Problem statement: Exact copies of the lines below are the goal; any images in them are dropped.

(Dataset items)
- - -

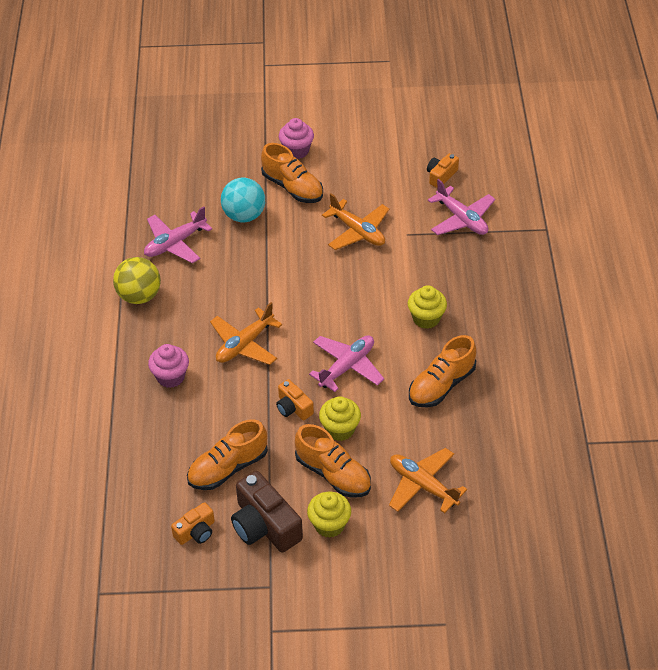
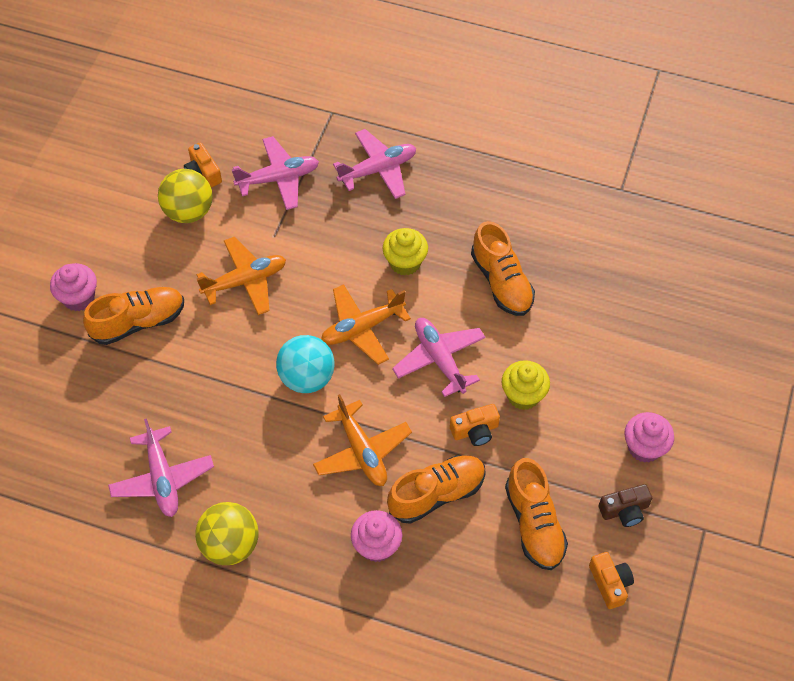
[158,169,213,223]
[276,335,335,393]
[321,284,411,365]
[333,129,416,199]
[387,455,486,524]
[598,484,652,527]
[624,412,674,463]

- - -

Your response:
[158,169,213,223]
[276,335,335,393]
[321,284,411,365]
[333,129,416,199]
[387,455,486,524]
[598,484,652,527]
[624,412,674,463]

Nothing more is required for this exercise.